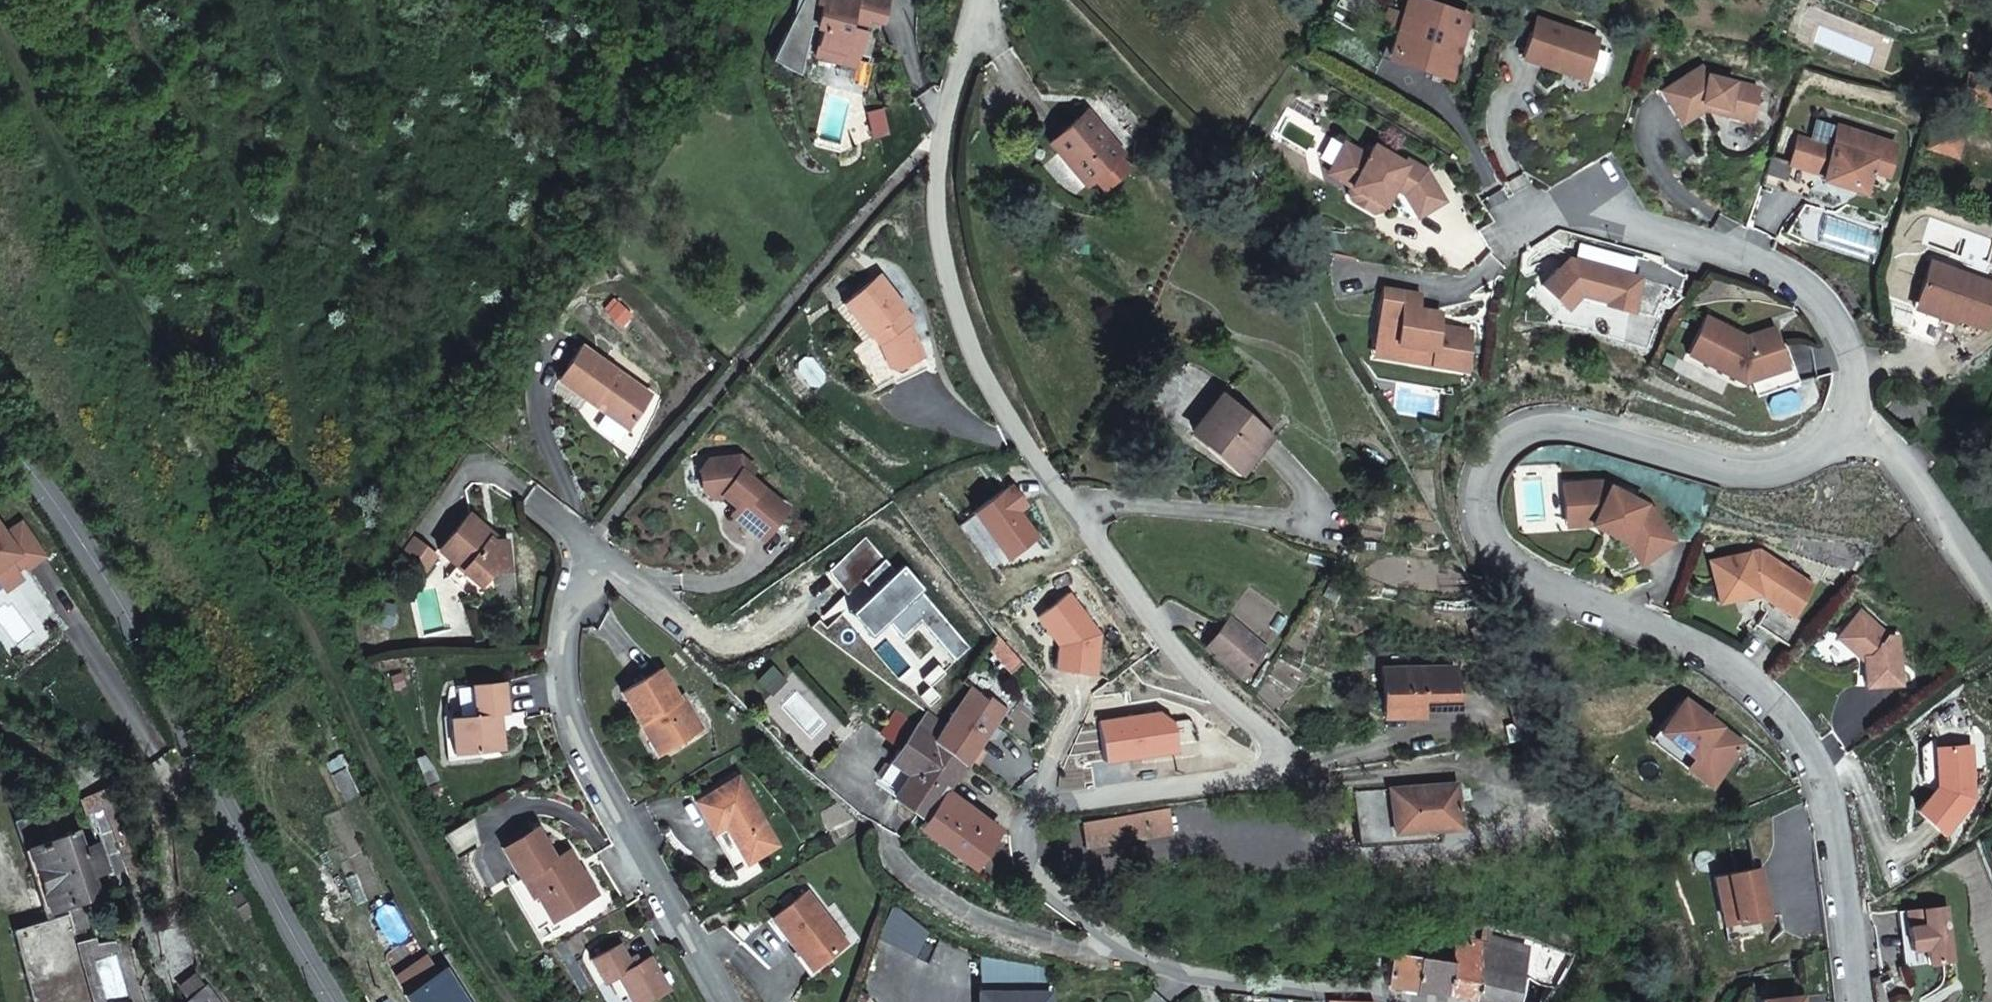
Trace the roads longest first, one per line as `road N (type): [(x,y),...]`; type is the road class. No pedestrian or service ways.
road 1 (residential): [(1102,956),(1035,886),(1019,838),(1026,808),(1249,781),(1282,757),(1265,731),(1200,677),(1100,551),(1077,507),(1012,426),(974,350),(943,248),(940,144),(980,0)]
road 2 (residential): [(1856,1001),(1840,863),(1818,767),(1783,714),(1738,672),(1595,610),(1493,552),(1480,519),(1481,486),(1514,437),(1559,428),(1698,464),(1769,472),(1816,457),(1847,427)]
road 3 (track): [(489,1001),(428,890),(364,734),(316,560),(270,458),(118,204),(12,0)]
road 4 (tertiary): [(0,429),(102,557),(167,671),(296,946),(334,1001)]
road 5 (residential): [(718,1001),(561,700),(559,622),(592,566)]
road 6 (residential): [(1847,427),(1856,394),(1849,360),(1811,293),(1730,251),(1642,225),(1592,192),(1513,231)]
road 7 (residential): [(1415,1001),(1102,956)]
road 8 (residential): [(1102,956),(1028,945),(956,913),(895,878),(878,841)]
road 9 (residential): [(1847,427),(1885,443),(1991,591)]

What needs to be done: Give an exact copy of the listing above that leaves out every picture.

Completed task:
Trace the roads longest first, one per line as `road N (type): [(x,y),...]`; type is the road class. No pedestrian or service ways.
road 1 (residential): [(1102,956),(1035,886),(1019,838),(1026,808),(1249,781),(1282,757),(1265,731),(1200,677),(1100,551),(1077,507),(1012,426),(974,350),(943,248),(940,144),(980,0)]
road 2 (residential): [(1856,1001),(1840,863),(1818,767),(1783,714),(1738,672),(1595,610),(1493,552),(1480,519),(1481,486),(1514,437),(1559,428),(1698,464),(1769,472),(1816,457),(1847,427)]
road 3 (track): [(489,1001),(428,890),(364,734),(316,560),(270,458),(118,204),(12,0)]
road 4 (tertiary): [(0,429),(102,557),(167,671),(296,946),(334,1001)]
road 5 (residential): [(718,1001),(561,700),(559,622),(592,566)]
road 6 (residential): [(1847,427),(1856,394),(1849,360),(1811,293),(1730,251),(1642,225),(1592,192),(1513,231)]
road 7 (residential): [(1415,1001),(1102,956)]
road 8 (residential): [(1102,956),(1028,945),(956,913),(895,878),(878,841)]
road 9 (residential): [(1847,427),(1885,443),(1991,591)]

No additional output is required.